- Object matching data
#####
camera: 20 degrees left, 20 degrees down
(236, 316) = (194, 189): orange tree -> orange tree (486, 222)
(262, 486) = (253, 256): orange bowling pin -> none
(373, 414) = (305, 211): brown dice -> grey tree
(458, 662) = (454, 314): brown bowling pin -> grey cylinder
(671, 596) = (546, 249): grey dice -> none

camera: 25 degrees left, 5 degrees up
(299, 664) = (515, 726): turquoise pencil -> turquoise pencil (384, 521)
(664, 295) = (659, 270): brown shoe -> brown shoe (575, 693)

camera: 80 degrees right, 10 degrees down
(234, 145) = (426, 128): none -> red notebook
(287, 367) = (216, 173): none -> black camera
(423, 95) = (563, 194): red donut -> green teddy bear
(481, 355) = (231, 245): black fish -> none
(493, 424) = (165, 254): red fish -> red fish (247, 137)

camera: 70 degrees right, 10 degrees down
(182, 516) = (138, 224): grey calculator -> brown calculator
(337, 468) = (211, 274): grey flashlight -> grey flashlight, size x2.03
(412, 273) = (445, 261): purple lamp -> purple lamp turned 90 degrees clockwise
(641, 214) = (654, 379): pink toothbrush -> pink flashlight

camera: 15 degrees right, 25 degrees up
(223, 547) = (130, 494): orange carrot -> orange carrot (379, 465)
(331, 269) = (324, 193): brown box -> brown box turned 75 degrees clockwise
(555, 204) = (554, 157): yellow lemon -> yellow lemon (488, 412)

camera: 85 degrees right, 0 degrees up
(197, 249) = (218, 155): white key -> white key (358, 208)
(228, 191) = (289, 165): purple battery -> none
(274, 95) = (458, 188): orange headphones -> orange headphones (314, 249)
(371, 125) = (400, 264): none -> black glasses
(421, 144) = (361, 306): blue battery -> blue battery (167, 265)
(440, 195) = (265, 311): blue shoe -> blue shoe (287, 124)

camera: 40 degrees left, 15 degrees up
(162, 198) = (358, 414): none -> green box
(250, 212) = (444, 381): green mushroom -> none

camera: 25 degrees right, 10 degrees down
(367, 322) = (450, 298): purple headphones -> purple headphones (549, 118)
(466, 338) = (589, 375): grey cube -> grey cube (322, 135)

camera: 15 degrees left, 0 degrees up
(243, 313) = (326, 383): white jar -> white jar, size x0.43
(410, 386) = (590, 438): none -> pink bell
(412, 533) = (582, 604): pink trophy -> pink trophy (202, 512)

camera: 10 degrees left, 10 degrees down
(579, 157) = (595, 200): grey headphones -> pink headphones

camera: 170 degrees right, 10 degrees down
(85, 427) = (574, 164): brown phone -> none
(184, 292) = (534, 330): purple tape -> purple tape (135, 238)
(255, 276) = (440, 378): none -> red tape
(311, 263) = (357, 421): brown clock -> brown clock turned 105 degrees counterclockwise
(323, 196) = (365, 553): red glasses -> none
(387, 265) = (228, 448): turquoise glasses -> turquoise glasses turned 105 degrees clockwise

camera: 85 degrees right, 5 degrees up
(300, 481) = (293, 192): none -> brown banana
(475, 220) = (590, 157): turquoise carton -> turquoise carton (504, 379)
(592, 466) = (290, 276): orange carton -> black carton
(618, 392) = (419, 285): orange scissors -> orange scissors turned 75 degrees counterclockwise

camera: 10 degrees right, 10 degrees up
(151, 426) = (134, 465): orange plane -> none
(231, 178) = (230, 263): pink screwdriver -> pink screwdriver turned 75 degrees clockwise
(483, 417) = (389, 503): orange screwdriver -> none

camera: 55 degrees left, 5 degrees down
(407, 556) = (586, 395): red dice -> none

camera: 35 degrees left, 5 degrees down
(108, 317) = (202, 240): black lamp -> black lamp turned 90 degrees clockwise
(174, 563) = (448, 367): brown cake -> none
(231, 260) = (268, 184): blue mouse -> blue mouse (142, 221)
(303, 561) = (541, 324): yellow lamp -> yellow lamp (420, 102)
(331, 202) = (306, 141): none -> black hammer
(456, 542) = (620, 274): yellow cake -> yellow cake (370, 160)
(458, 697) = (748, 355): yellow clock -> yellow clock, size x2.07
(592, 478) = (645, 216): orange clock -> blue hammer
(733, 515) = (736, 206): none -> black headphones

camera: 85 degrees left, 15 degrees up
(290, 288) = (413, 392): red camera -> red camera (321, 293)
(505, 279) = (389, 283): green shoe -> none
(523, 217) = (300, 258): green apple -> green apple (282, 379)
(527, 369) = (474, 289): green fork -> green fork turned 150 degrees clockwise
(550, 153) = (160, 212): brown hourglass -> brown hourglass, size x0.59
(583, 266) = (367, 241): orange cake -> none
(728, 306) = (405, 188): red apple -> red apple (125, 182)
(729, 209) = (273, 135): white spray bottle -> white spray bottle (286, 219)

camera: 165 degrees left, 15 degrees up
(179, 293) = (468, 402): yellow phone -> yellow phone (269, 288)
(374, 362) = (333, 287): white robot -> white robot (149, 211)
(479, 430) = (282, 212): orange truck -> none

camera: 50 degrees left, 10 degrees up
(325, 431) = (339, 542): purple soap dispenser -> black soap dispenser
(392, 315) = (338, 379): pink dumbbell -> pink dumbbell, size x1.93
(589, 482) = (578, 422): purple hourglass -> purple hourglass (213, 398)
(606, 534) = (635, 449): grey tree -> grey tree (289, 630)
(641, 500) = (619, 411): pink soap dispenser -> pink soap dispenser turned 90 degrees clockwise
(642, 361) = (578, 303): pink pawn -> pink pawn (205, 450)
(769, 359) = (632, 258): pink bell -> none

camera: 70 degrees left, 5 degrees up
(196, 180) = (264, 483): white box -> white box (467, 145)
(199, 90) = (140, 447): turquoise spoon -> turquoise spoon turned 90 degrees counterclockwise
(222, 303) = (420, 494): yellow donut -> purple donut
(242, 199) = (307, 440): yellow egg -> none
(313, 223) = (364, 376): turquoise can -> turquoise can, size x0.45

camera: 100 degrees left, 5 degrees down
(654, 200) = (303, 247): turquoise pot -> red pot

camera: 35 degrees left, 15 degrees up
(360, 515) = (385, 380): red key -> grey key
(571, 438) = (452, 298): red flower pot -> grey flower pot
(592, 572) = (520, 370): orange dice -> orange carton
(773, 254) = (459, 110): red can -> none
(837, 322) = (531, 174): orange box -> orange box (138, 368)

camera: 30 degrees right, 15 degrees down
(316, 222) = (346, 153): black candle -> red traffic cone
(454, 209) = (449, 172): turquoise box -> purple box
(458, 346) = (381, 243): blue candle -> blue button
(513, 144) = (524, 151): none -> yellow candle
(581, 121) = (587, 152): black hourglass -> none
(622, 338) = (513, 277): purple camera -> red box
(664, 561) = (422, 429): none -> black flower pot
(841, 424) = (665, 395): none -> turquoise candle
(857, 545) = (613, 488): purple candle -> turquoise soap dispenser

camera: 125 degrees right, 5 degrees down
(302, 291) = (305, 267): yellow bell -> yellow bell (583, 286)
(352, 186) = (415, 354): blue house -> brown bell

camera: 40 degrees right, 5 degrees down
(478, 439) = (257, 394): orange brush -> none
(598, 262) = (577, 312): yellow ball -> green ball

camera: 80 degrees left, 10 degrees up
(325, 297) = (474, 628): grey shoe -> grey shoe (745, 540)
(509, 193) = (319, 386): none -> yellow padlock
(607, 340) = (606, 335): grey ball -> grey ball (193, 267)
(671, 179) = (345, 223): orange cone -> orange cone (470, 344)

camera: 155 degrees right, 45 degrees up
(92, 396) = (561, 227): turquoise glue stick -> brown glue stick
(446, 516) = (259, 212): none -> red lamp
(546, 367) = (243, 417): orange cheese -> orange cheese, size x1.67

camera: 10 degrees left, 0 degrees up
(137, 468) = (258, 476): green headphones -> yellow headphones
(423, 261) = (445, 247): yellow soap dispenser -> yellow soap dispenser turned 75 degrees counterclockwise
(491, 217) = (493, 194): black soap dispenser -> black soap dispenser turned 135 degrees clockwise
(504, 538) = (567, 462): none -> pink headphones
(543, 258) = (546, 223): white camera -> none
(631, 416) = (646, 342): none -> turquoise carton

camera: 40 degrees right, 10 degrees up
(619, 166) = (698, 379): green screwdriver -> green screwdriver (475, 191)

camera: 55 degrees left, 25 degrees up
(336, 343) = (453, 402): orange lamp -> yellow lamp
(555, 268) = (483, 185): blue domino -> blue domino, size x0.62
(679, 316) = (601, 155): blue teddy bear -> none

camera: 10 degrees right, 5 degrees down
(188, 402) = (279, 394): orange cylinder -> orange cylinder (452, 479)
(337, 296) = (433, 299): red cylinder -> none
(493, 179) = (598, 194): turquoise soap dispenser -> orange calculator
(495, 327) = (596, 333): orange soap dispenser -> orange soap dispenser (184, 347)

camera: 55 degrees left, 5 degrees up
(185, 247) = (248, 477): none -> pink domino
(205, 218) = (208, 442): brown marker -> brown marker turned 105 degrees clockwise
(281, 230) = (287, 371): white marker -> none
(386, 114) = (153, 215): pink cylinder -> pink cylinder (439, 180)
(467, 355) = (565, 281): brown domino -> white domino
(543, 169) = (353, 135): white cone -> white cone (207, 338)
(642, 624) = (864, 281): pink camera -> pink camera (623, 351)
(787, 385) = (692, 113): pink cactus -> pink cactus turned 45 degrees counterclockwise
#####
- Work task
For this exercise, gather every line of the data that contains the word "ball".

- Solution for this problem
(598, 262) = (577, 312): yellow ball -> green ball
(607, 340) = (606, 335): grey ball -> grey ball (193, 267)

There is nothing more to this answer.